━━━ Excerpted data ━━━

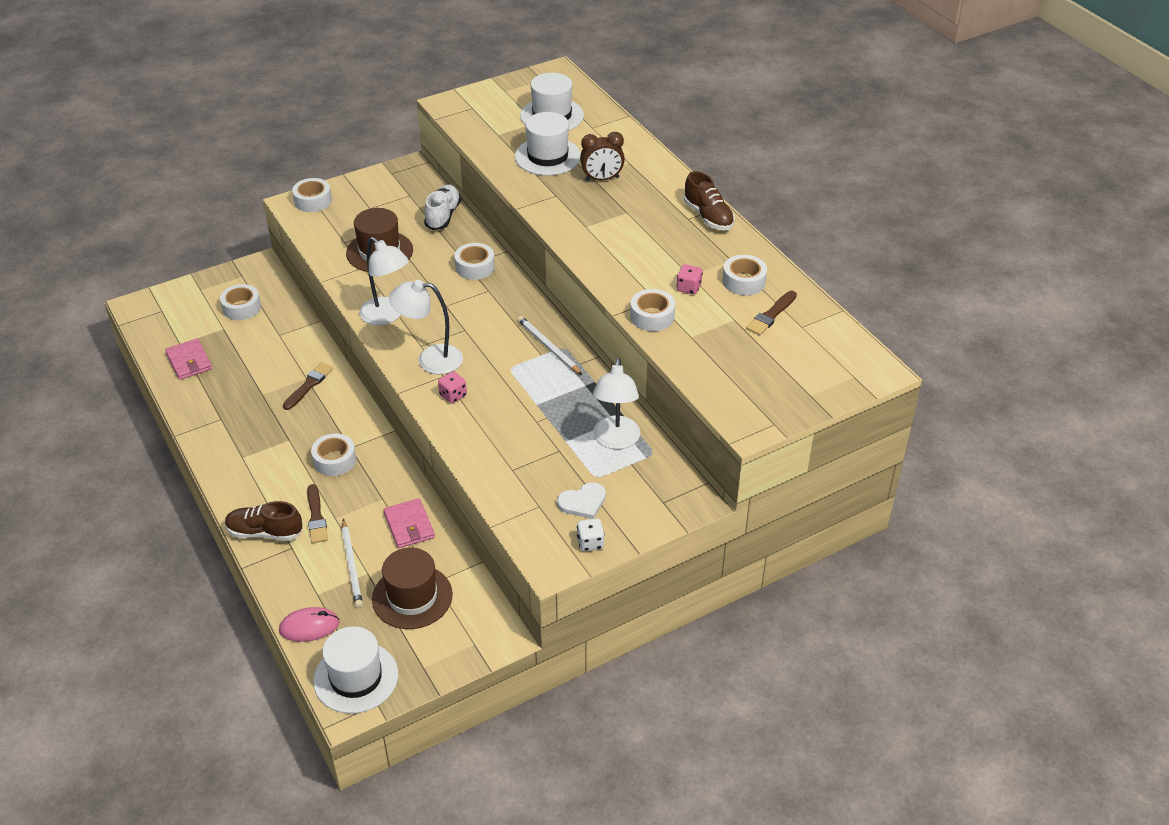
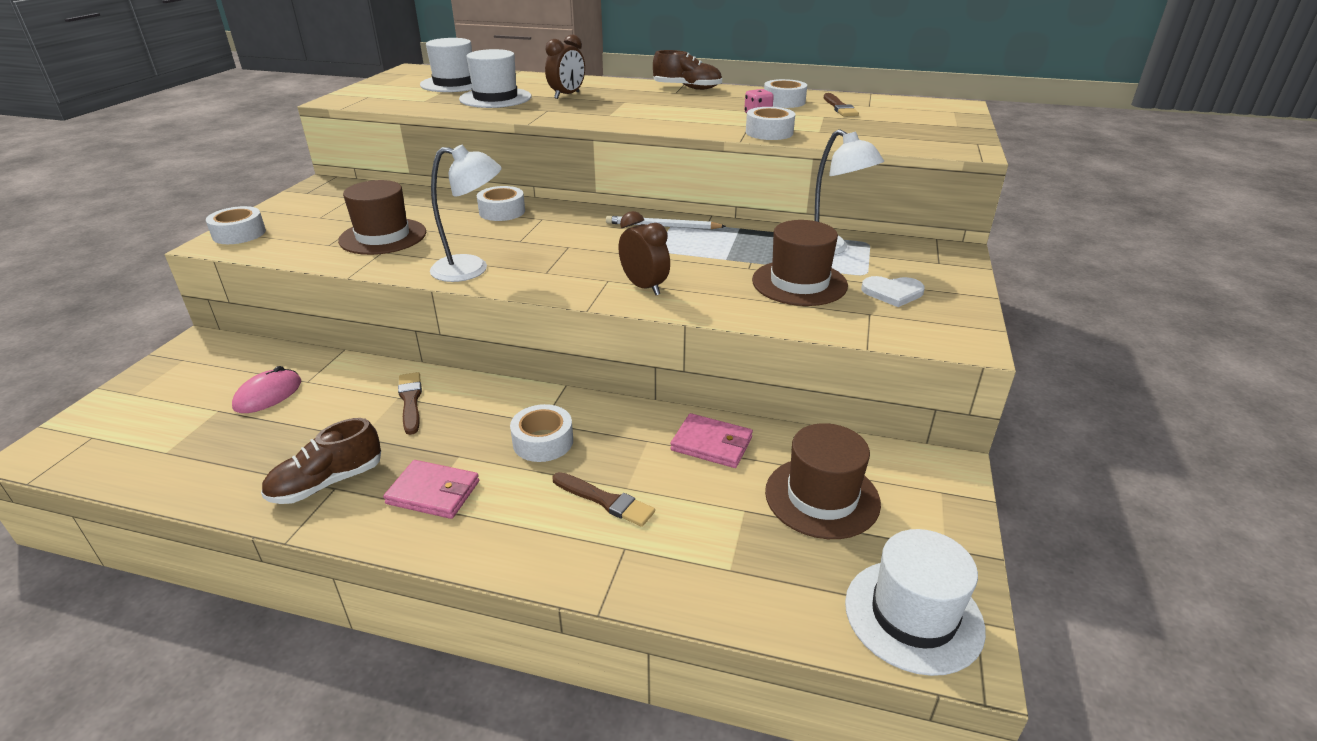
camera: 45 degrees left, 10 degrees down
(189, 361) = (205, 461): pink wallet -> pink wallet (433, 492)
(241, 308) = (220, 383): white tape -> none
(265, 532) = (568, 556): brown shoe -> brown shoe (327, 483)
(309, 626) = (779, 608): pink mouse -> pink mouse (268, 395)
(352, 565) = (718, 515): white pencil -> none
(430, 359) = (573, 276): white lamp -> none
(443, 215) = (411, 197): white shoe -> none
(453, 395) = (644, 287): pink dice -> brown clock
(543, 455) = (799, 283): none -> brown hat
(583, 502) = (892, 292): white heart -> white heart turned 75 degrees clockwise
(590, 543) = (956, 312): white dice -> none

━━━

Write out exactly the lines above between the line with "(309, 626) = (779, 608): pink" and the line with "(583, 502) = (892, 292): white", inclusive, and nothing beyond them.

• _Your response_:
(309, 626) = (779, 608): pink mouse -> pink mouse (268, 395)
(352, 565) = (718, 515): white pencil -> none
(430, 359) = (573, 276): white lamp -> none
(443, 215) = (411, 197): white shoe -> none
(453, 395) = (644, 287): pink dice -> brown clock
(543, 455) = (799, 283): none -> brown hat
(583, 502) = (892, 292): white heart -> white heart turned 75 degrees clockwise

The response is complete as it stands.